What the exercise asks
Below are the entries. Transcribe exactly the lines from the one with "TEMP2 pin VCC: 3V3 -> GND" through the one with "IMU pin SDA: GP20 -> GP26", ends included, and leave out all others.
*** Supplied entries
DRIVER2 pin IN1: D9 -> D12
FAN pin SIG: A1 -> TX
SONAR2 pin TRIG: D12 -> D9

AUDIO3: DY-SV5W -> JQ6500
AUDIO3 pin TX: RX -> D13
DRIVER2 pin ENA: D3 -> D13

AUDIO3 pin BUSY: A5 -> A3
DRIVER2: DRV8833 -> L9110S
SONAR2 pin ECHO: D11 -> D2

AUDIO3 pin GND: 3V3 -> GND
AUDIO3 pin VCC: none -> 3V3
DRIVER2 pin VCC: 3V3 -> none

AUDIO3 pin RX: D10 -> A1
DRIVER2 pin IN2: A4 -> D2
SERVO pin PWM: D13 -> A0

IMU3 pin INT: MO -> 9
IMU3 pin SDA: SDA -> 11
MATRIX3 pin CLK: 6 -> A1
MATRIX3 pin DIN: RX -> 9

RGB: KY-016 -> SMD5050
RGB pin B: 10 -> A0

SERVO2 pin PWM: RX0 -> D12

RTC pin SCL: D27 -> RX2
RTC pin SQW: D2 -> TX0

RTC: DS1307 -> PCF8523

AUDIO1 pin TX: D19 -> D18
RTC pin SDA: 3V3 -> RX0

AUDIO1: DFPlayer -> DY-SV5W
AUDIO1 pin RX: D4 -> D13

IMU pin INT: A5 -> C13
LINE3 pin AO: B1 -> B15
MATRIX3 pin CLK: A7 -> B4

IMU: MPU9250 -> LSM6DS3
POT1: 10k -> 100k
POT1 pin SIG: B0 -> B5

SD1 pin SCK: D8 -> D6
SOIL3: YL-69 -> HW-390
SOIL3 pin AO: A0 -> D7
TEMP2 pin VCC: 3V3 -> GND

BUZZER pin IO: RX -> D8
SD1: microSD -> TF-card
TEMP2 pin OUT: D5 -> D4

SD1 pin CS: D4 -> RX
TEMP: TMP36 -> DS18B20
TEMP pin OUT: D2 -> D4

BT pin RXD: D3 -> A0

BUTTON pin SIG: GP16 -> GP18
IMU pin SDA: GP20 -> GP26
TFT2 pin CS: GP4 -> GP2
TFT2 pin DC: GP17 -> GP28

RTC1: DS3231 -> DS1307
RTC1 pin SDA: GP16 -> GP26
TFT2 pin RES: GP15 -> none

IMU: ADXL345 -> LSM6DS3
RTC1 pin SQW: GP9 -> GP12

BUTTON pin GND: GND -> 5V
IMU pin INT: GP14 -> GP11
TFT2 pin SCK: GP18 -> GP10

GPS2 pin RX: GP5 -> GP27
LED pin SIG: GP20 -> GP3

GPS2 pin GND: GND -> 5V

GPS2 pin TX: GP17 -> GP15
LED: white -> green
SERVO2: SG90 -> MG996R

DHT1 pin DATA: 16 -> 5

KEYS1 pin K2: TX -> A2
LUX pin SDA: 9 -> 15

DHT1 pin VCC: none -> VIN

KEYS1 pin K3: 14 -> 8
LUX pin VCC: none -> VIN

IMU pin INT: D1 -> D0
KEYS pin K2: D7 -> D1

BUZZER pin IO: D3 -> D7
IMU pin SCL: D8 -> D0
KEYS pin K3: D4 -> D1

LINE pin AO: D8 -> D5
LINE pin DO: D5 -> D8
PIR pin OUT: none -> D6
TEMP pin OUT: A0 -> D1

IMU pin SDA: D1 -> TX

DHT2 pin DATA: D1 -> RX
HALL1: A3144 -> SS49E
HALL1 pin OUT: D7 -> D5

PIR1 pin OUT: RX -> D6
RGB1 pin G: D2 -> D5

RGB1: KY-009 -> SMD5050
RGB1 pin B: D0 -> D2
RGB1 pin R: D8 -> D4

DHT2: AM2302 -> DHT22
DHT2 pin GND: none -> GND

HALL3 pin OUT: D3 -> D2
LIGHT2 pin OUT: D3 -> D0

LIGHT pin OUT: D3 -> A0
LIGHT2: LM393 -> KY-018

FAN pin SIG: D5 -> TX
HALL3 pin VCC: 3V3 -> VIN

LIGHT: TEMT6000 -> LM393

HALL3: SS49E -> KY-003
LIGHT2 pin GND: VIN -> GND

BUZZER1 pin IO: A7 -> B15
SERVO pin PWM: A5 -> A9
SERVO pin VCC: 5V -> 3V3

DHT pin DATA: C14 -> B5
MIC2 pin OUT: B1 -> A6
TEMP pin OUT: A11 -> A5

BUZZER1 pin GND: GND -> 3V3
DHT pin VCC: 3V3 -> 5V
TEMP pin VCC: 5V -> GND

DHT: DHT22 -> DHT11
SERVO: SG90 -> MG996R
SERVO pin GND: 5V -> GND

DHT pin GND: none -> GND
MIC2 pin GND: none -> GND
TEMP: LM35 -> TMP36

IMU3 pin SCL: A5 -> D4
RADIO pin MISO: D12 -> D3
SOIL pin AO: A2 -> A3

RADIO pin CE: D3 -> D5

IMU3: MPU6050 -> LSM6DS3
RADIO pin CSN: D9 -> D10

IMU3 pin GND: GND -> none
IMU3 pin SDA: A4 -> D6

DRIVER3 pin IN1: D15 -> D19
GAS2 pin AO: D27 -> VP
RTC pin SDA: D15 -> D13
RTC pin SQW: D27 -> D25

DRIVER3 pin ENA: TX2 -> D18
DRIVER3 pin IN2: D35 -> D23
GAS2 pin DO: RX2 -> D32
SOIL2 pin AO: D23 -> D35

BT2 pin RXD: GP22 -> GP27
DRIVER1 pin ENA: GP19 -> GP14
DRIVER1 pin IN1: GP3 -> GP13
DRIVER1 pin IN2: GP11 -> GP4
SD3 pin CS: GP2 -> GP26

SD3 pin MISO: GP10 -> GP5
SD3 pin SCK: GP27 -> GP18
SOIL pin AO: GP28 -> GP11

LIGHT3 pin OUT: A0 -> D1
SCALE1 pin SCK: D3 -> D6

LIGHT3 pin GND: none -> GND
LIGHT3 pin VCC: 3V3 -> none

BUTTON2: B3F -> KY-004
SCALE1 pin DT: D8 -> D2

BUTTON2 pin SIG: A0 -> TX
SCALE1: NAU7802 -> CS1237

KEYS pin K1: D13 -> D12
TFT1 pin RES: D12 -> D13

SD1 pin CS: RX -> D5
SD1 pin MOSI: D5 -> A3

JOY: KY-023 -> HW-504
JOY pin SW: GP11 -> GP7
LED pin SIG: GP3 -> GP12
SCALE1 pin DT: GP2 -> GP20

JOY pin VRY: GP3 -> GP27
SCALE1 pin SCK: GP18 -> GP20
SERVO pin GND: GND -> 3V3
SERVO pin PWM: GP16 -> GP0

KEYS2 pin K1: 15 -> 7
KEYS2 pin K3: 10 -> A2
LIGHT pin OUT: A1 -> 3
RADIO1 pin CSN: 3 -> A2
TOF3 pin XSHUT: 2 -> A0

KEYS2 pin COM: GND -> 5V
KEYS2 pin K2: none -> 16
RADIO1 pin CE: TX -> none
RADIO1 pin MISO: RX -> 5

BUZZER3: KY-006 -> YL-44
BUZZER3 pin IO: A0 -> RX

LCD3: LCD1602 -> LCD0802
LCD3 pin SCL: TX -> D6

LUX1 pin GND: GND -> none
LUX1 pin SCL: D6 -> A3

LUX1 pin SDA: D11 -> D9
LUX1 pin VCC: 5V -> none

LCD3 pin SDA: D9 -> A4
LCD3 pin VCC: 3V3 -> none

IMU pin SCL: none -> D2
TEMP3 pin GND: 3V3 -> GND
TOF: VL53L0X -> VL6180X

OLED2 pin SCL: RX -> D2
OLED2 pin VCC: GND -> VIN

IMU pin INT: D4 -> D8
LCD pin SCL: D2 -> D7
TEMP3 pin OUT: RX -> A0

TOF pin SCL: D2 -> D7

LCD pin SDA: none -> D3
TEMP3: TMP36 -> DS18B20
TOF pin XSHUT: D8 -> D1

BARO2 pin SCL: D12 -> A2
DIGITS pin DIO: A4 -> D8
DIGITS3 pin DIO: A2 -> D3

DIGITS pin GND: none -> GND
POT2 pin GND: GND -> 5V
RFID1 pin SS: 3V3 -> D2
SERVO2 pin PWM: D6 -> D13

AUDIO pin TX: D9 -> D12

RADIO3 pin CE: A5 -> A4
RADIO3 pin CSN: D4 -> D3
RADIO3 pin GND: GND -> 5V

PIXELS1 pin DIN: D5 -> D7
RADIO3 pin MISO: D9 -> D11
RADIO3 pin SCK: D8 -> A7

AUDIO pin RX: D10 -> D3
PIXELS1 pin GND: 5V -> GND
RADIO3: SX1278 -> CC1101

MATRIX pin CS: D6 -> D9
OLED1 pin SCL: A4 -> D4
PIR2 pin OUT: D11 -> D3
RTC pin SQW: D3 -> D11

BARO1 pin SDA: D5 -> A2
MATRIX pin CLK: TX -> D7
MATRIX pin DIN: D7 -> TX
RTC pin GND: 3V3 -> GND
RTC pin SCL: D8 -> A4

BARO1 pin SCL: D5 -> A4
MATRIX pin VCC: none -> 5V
******
Output of the exercise
TEMP2 pin VCC: 3V3 -> GND

BUZZER pin IO: RX -> D8
SD1: microSD -> TF-card
TEMP2 pin OUT: D5 -> D4

SD1 pin CS: D4 -> RX
TEMP: TMP36 -> DS18B20
TEMP pin OUT: D2 -> D4

BT pin RXD: D3 -> A0

BUTTON pin SIG: GP16 -> GP18
IMU pin SDA: GP20 -> GP26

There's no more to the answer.